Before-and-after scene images
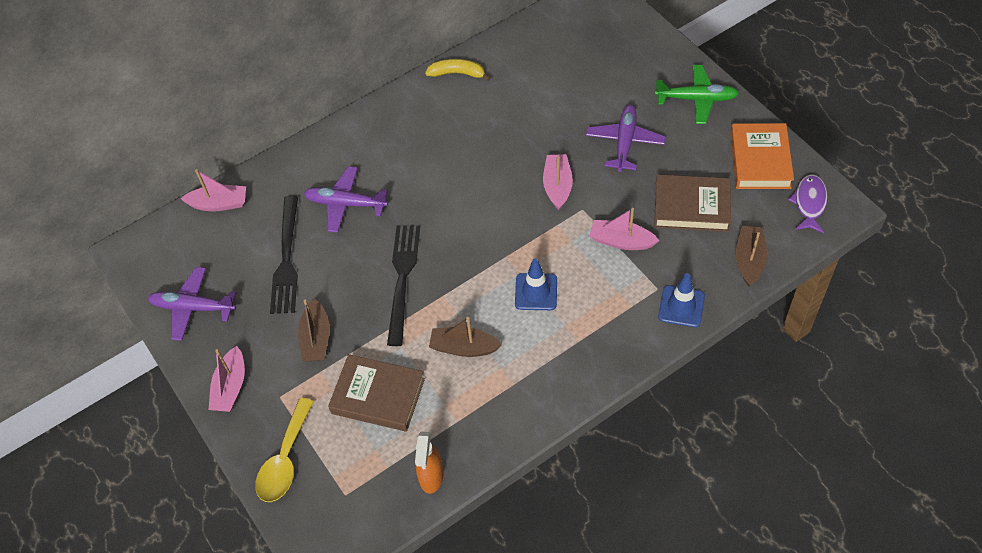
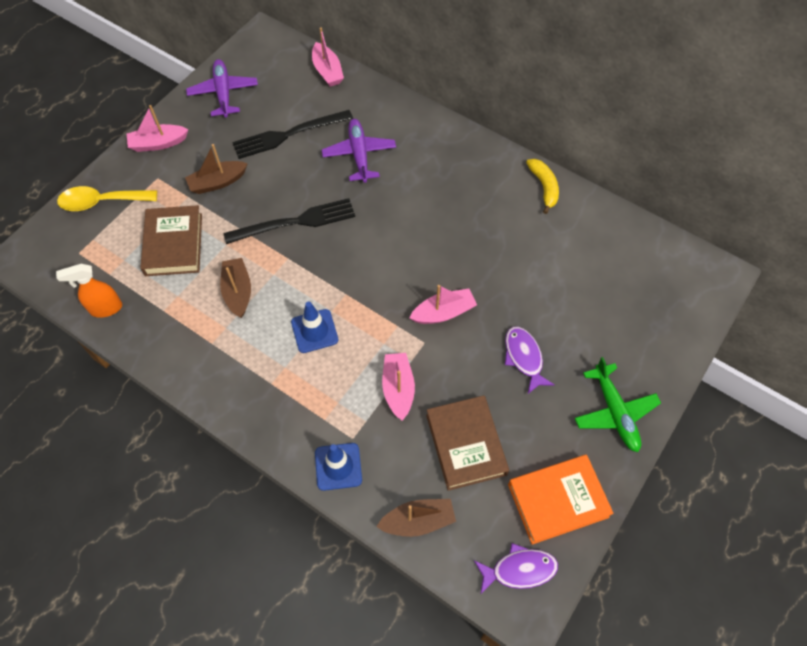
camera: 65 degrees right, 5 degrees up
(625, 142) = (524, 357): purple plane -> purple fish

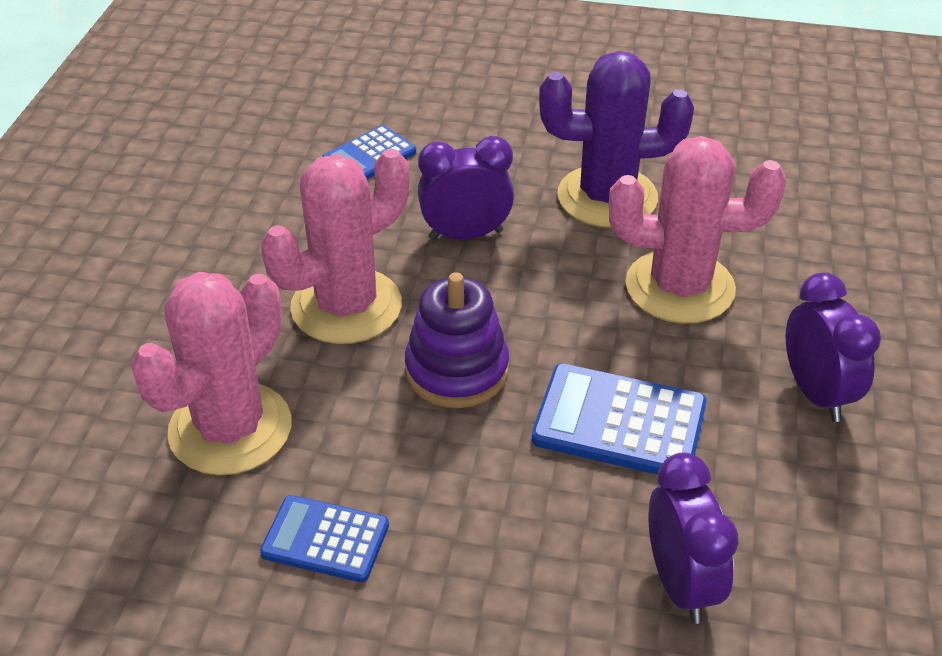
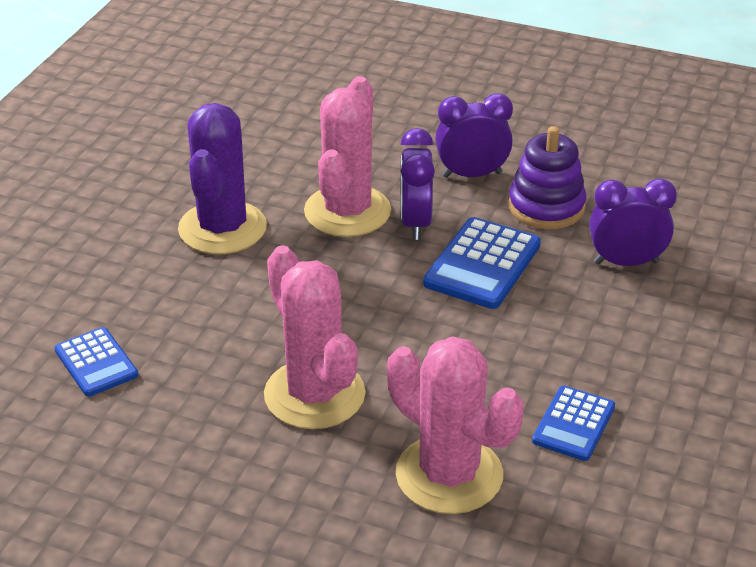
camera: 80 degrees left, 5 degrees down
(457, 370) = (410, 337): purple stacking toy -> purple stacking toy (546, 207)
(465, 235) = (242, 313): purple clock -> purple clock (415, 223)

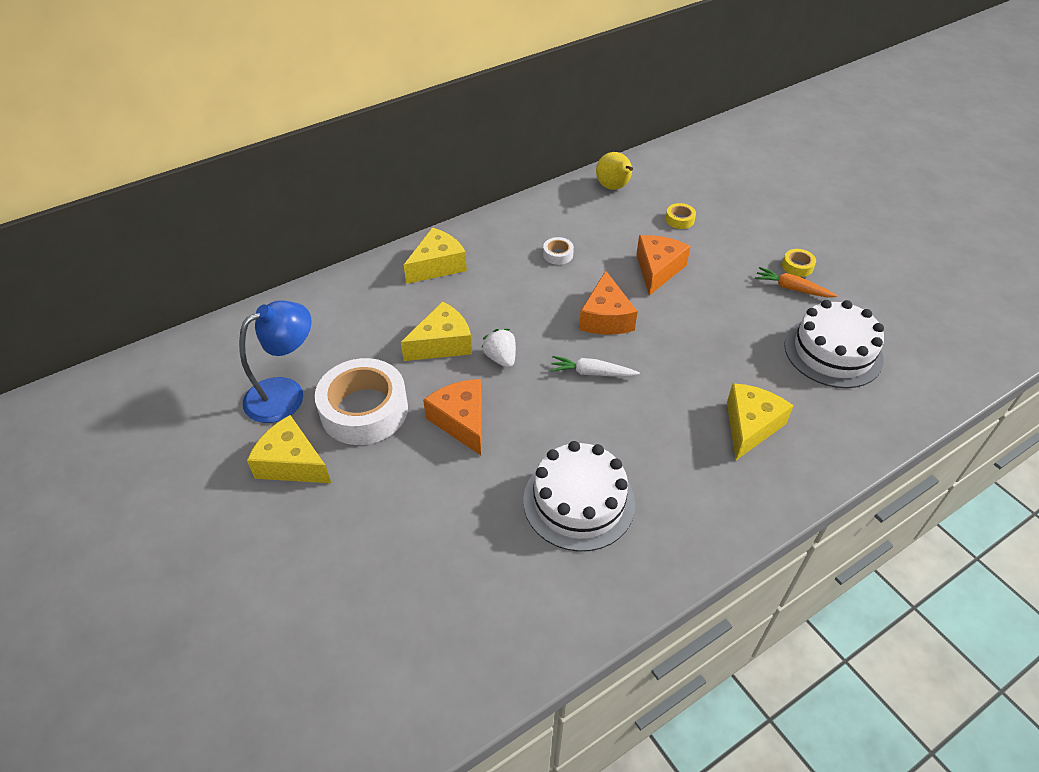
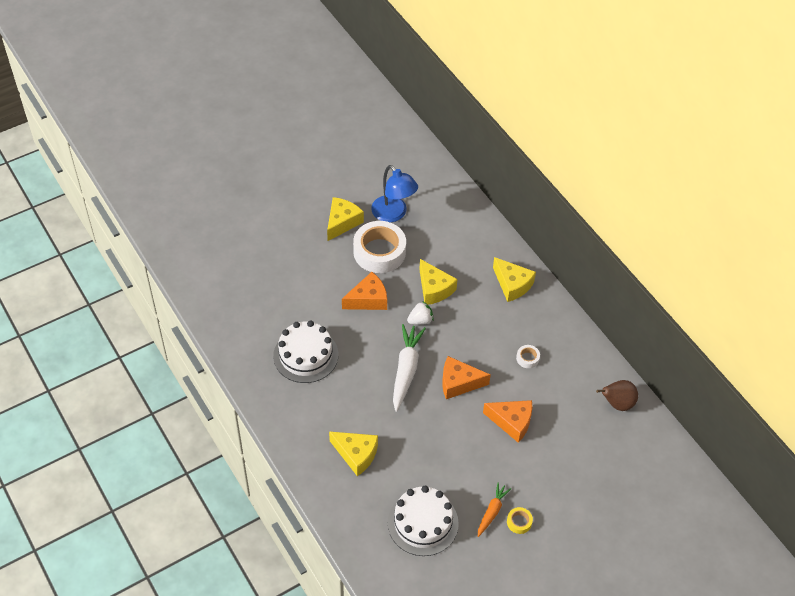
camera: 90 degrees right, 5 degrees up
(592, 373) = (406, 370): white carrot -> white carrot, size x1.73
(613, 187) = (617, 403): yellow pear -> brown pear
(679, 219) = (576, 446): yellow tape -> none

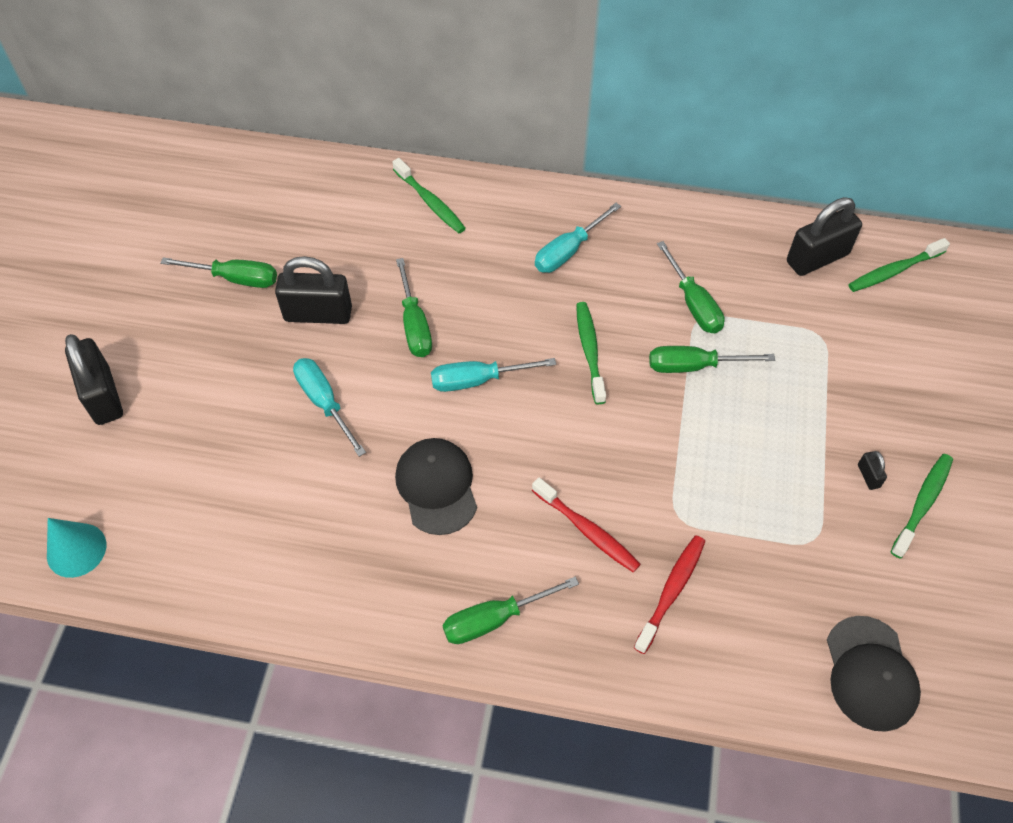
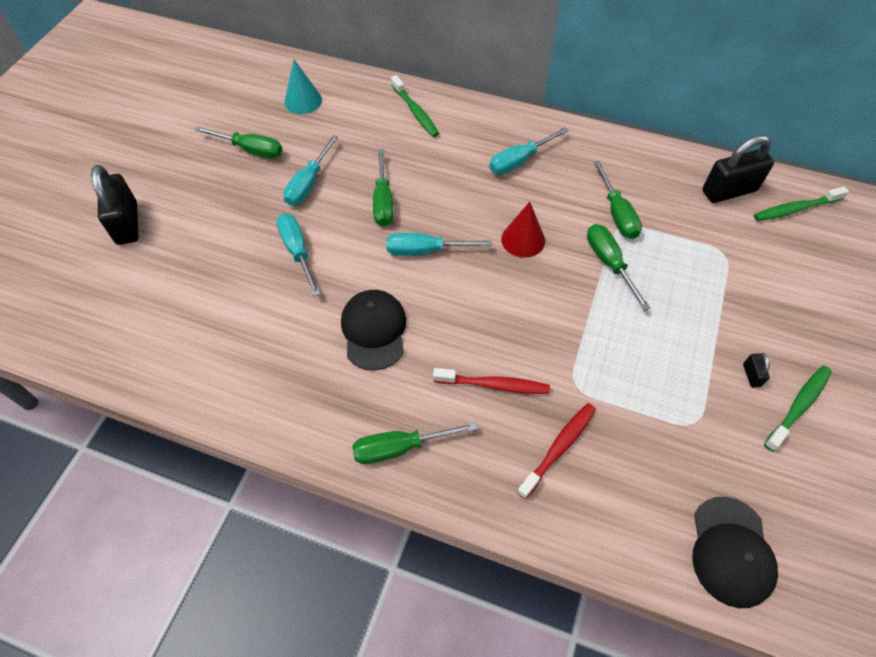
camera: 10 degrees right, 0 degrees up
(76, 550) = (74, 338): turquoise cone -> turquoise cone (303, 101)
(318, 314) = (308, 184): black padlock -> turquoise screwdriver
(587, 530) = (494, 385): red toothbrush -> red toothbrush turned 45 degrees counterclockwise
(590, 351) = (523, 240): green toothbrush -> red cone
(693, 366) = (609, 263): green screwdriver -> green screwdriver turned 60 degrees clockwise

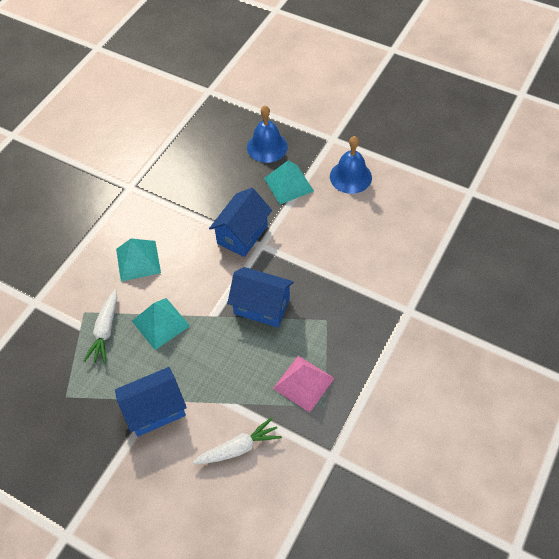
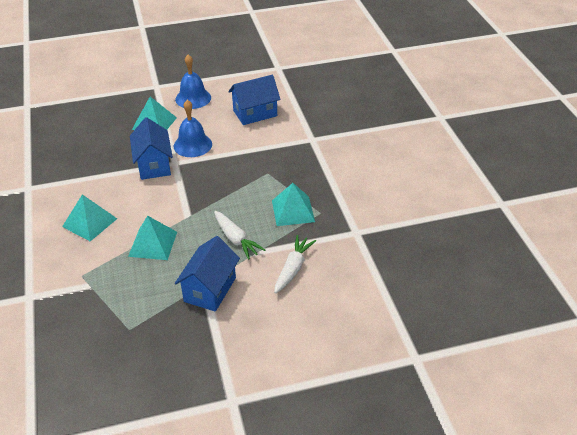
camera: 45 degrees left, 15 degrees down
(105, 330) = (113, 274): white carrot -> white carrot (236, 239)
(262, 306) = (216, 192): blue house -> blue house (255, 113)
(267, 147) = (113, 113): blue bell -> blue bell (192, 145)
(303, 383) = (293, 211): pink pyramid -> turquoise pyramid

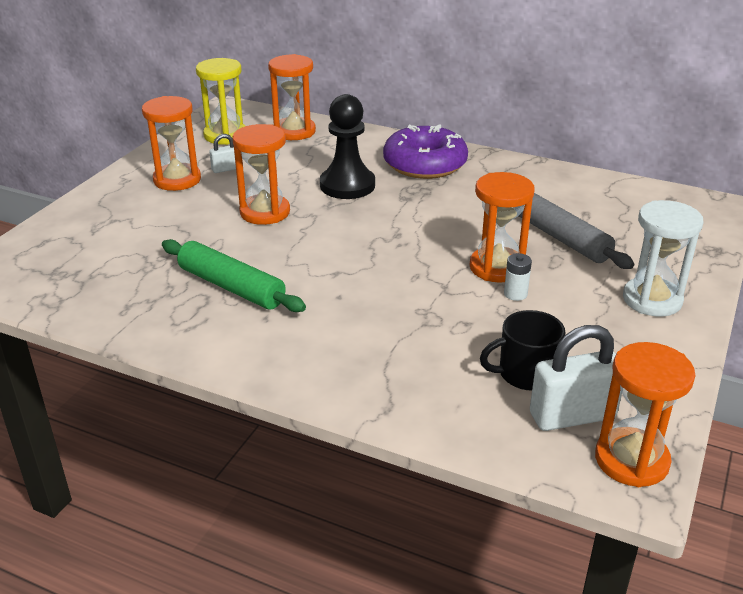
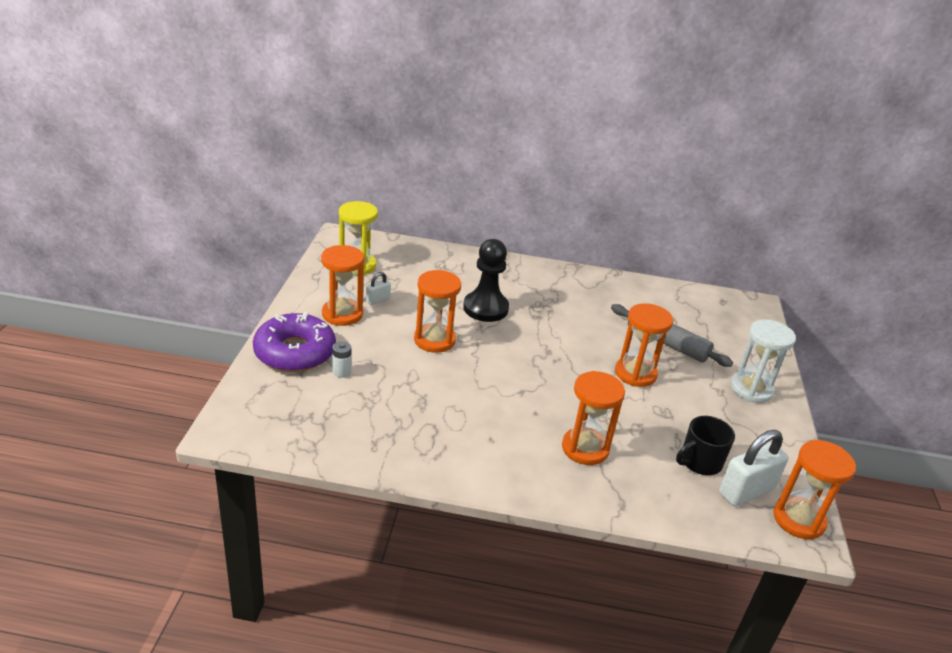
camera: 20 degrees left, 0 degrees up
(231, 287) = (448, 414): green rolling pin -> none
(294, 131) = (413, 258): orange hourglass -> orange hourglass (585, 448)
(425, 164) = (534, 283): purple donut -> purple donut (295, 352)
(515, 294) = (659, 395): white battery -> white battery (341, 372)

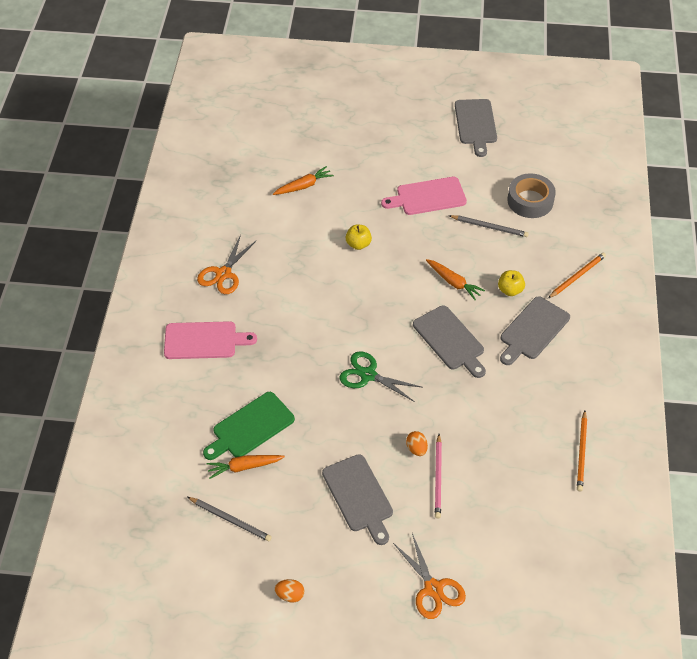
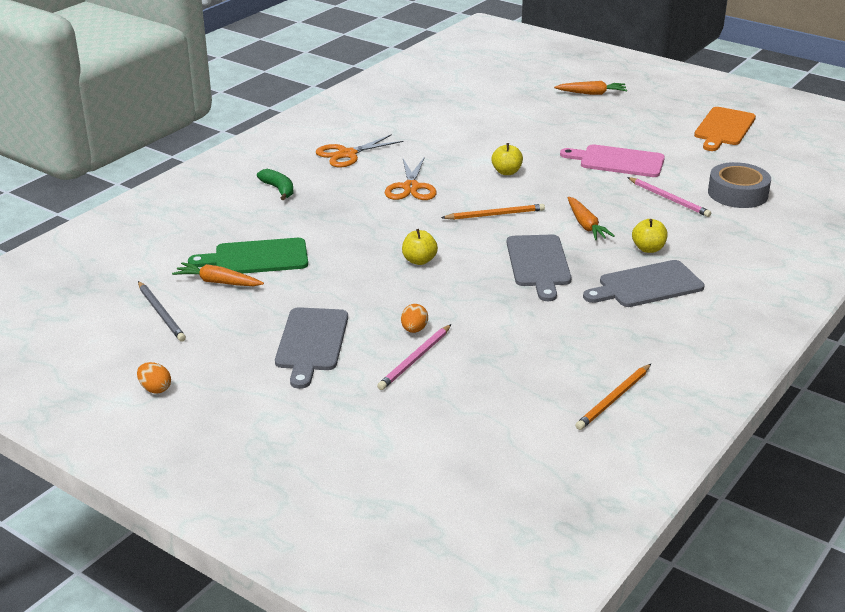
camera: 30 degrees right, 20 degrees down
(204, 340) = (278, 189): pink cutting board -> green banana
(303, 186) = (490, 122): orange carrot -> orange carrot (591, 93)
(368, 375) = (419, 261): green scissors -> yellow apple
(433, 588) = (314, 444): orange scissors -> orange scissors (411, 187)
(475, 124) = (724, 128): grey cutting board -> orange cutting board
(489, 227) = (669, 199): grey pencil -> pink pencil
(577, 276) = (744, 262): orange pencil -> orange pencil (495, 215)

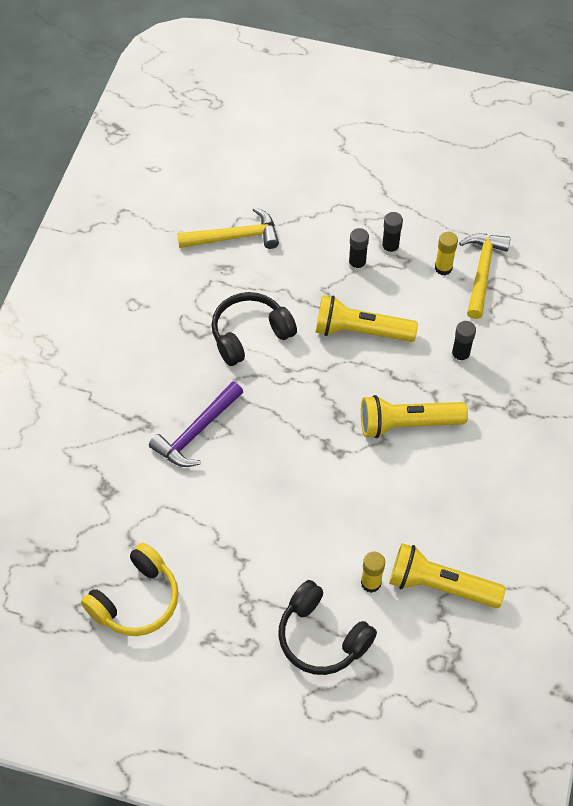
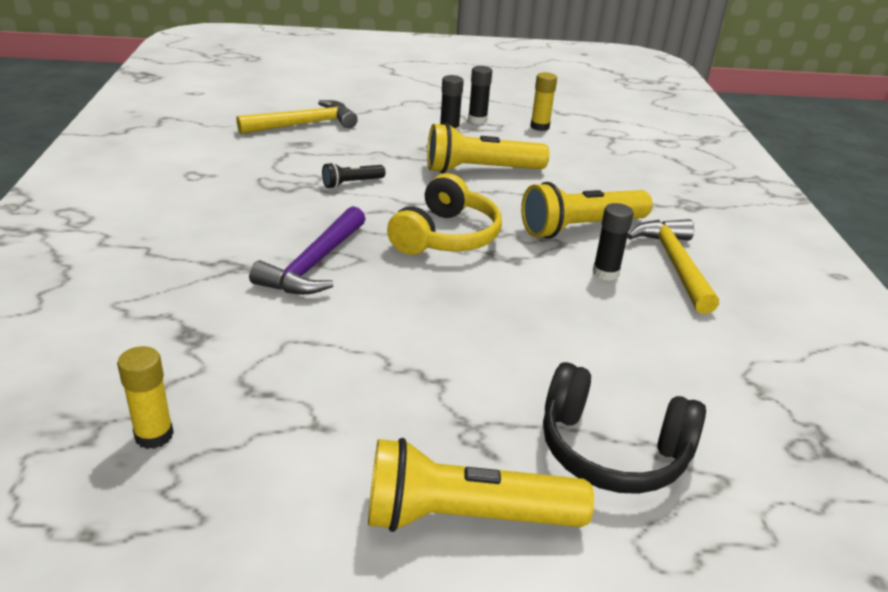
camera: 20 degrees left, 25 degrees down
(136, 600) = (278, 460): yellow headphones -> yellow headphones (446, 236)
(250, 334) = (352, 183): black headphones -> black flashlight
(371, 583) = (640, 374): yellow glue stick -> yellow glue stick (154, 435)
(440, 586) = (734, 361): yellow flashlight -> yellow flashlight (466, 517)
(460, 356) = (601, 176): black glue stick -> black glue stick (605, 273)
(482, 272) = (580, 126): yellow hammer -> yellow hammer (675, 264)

◆ **Work order**: Return every entry above word for word, and include no images.

◆ **Written answer**:
camera: 65 degrees right, 5 degrees up
(625, 142) = (524, 357): purple plane -> purple fish

camera: 80 degrees left, 5 degrees down
(457, 370) = (410, 337): purple stacking toy -> purple stacking toy (546, 207)
(465, 235) = (242, 313): purple clock -> purple clock (415, 223)

camera: 90 degrees right, 5 degrees up
(592, 373) = (406, 370): white carrot -> white carrot, size x1.73
(613, 187) = (617, 403): yellow pear -> brown pear
(679, 219) = (576, 446): yellow tape -> none

camera: 10 degrees right, 0 degrees up
(76, 550) = (74, 338): turquoise cone -> turquoise cone (303, 101)
(318, 314) = (308, 184): black padlock -> turquoise screwdriver
(587, 530) = (494, 385): red toothbrush -> red toothbrush turned 45 degrees counterclockwise
(590, 351) = (523, 240): green toothbrush -> red cone
(693, 366) = (609, 263): green screwdriver -> green screwdriver turned 60 degrees clockwise

camera: 45 degrees left, 15 degrees down
(105, 330) = (113, 274): white carrot -> white carrot (236, 239)
(262, 306) = (216, 192): blue house -> blue house (255, 113)
(267, 147) = (113, 113): blue bell -> blue bell (192, 145)
(303, 383) = (293, 211): pink pyramid -> turquoise pyramid

camera: 20 degrees left, 0 degrees up
(231, 287) = (448, 414): green rolling pin -> none
(294, 131) = (413, 258): orange hourglass -> orange hourglass (585, 448)
(425, 164) = (534, 283): purple donut -> purple donut (295, 352)
(515, 294) = (659, 395): white battery -> white battery (341, 372)

camera: 30 degrees right, 20 degrees down
(204, 340) = (278, 189): pink cutting board -> green banana
(303, 186) = (490, 122): orange carrot -> orange carrot (591, 93)
(368, 375) = (419, 261): green scissors -> yellow apple
(433, 588) = (314, 444): orange scissors -> orange scissors (411, 187)
(475, 124) = (724, 128): grey cutting board -> orange cutting board
(489, 227) = (669, 199): grey pencil -> pink pencil
(577, 276) = (744, 262): orange pencil -> orange pencil (495, 215)

camera: 20 degrees left, 25 degrees down
(136, 600) = (278, 460): yellow headphones -> yellow headphones (446, 236)
(250, 334) = (352, 183): black headphones -> black flashlight
(371, 583) = (640, 374): yellow glue stick -> yellow glue stick (154, 435)
(440, 586) = (734, 361): yellow flashlight -> yellow flashlight (466, 517)
(460, 356) = (601, 176): black glue stick -> black glue stick (605, 273)
(482, 272) = (580, 126): yellow hammer -> yellow hammer (675, 264)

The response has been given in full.